Start of DATA EXCERPT
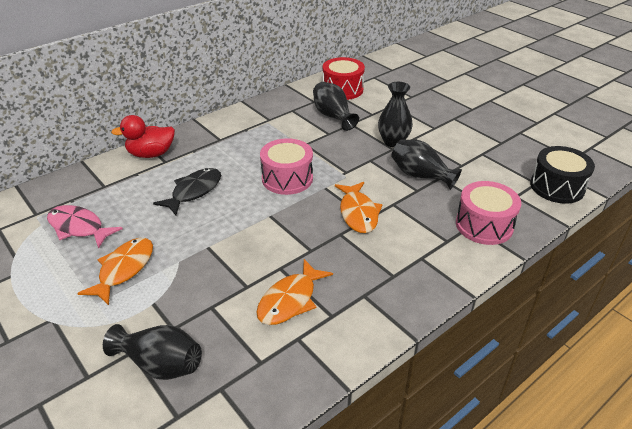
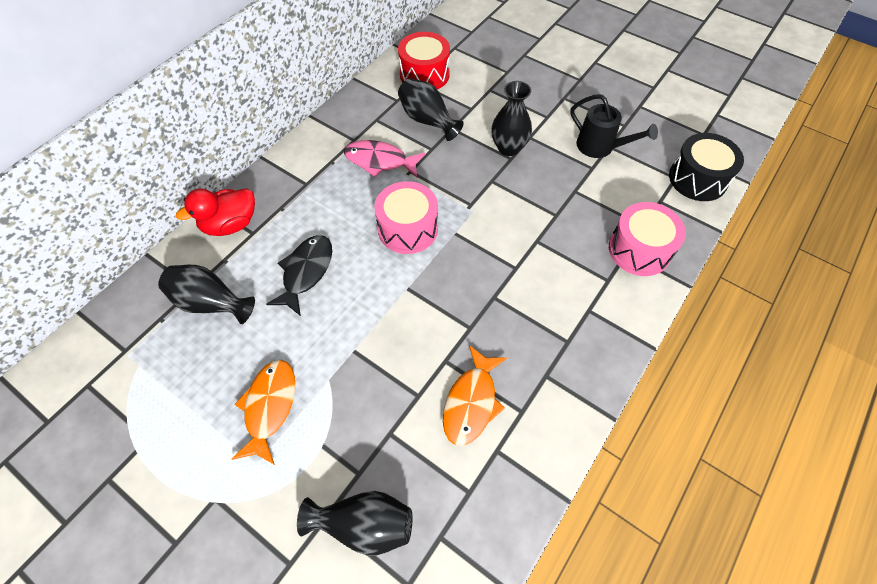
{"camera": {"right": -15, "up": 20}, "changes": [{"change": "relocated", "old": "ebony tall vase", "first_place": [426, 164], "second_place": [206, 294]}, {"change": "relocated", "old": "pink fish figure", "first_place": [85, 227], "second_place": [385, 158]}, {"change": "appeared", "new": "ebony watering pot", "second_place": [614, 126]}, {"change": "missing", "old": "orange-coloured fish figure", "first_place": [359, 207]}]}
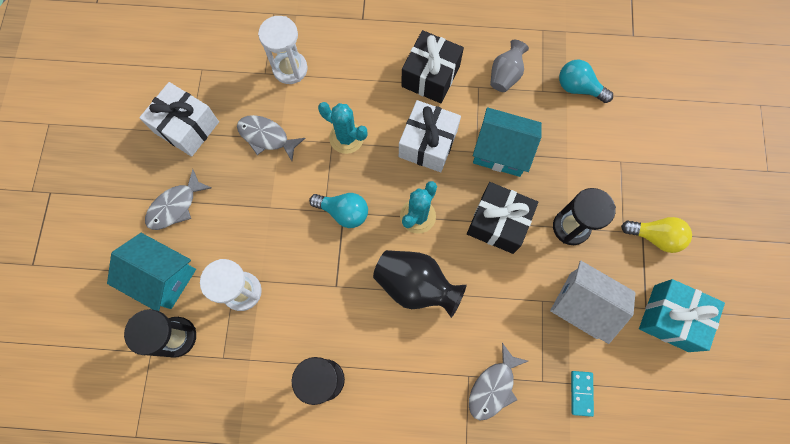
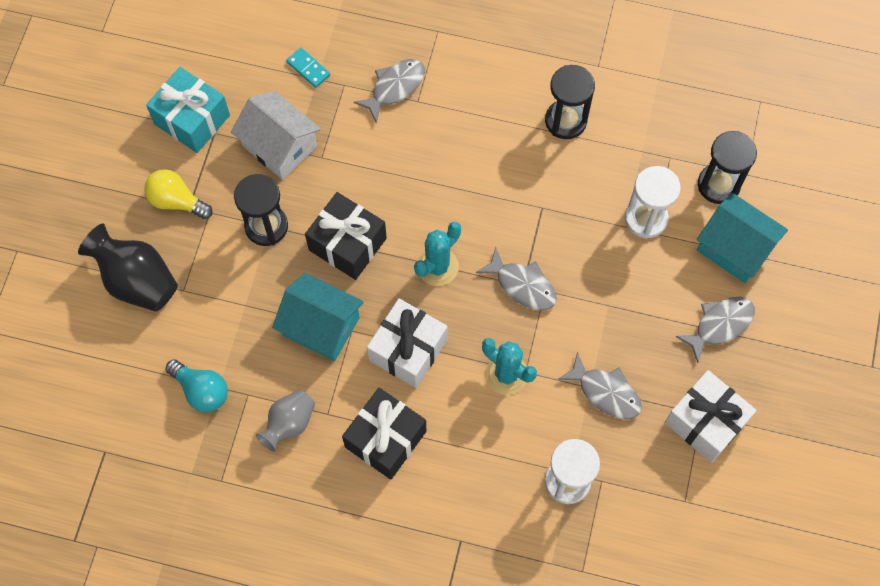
{"camera": {"right": -170, "up": -5}, "changes": [{"change": "relocated", "old": "ebony tall vase", "first_place": [420, 284], "second_place": [128, 268]}, {"change": "spun", "old": "teal domino", "first_place": [582, 394], "second_place": [308, 68], "degrees": -60}, {"change": "exchanged", "old": "teal bulb", "new": "grey fish figure", "first_place": [338, 210], "second_place": [516, 278]}]}
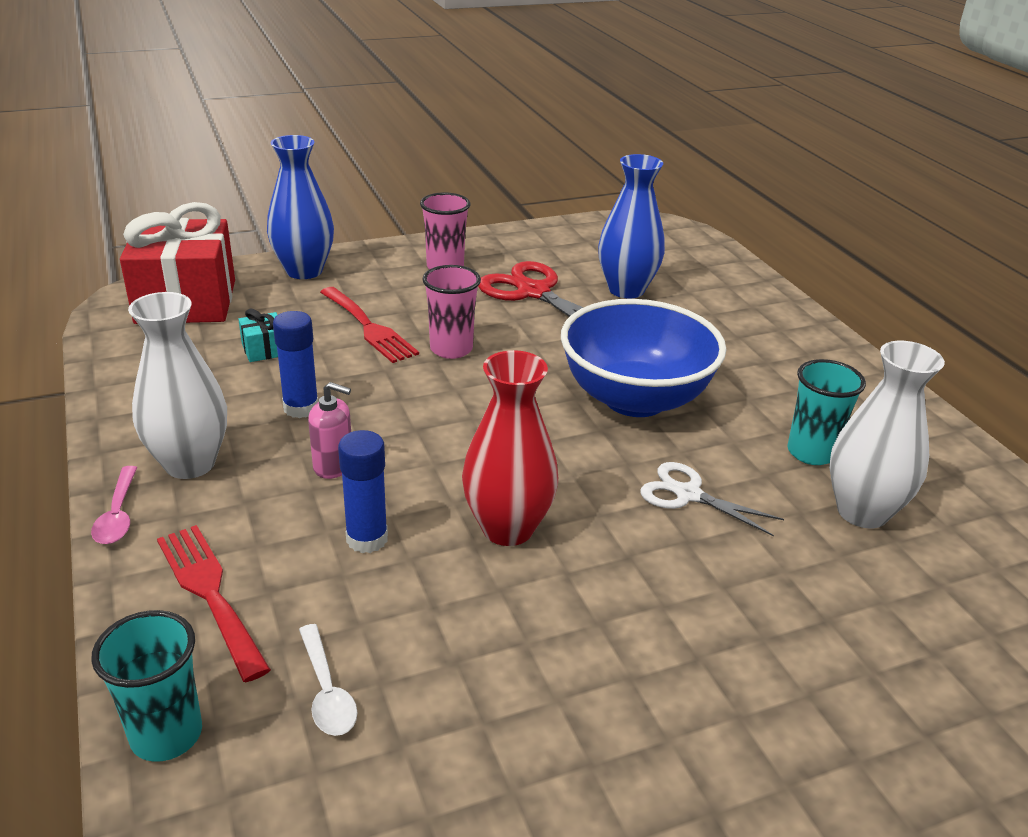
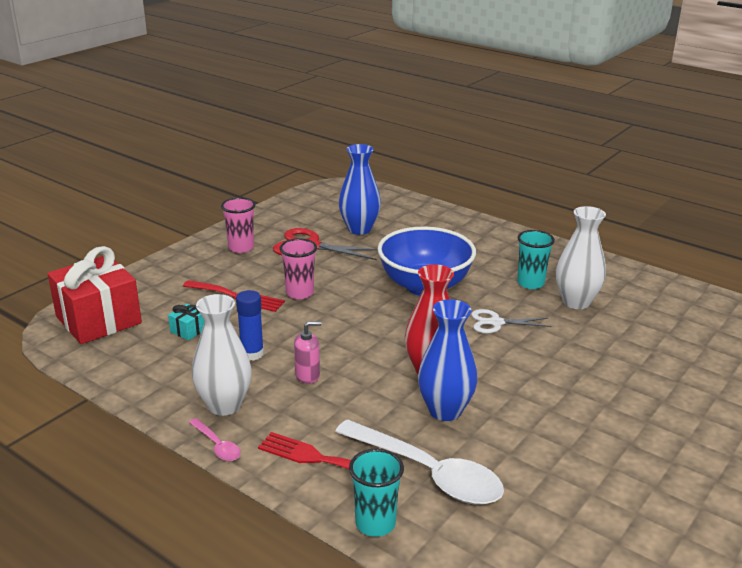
{"camera": {"right": -30, "up": -5}, "changes": [{"change": "size", "old": "white teaspoon", "first_place": [328, 680], "second_place": [419, 462], "factor": 2.23}, {"change": "relocated", "old": "royal blue tall vase", "first_place": [300, 207], "second_place": [448, 360]}, {"change": "missing", "old": "royal blue stick of glue", "first_place": [363, 491]}]}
End of DATA EXCERPT
Set down the full listing above with its wording unchanged. Leave out its images.

{"camera": {"right": -15, "up": 20}, "changes": [{"change": "relocated", "old": "ebony tall vase", "first_place": [426, 164], "second_place": [206, 294]}, {"change": "relocated", "old": "pink fish figure", "first_place": [85, 227], "second_place": [385, 158]}, {"change": "appeared", "new": "ebony watering pot", "second_place": [614, 126]}, {"change": "missing", "old": "orange-coloured fish figure", "first_place": [359, 207]}]}
{"camera": {"right": -170, "up": -5}, "changes": [{"change": "relocated", "old": "ebony tall vase", "first_place": [420, 284], "second_place": [128, 268]}, {"change": "spun", "old": "teal domino", "first_place": [582, 394], "second_place": [308, 68], "degrees": -60}, {"change": "exchanged", "old": "teal bulb", "new": "grey fish figure", "first_place": [338, 210], "second_place": [516, 278]}]}
{"camera": {"right": -30, "up": -5}, "changes": [{"change": "size", "old": "white teaspoon", "first_place": [328, 680], "second_place": [419, 462], "factor": 2.23}, {"change": "relocated", "old": "royal blue tall vase", "first_place": [300, 207], "second_place": [448, 360]}, {"change": "missing", "old": "royal blue stick of glue", "first_place": [363, 491]}]}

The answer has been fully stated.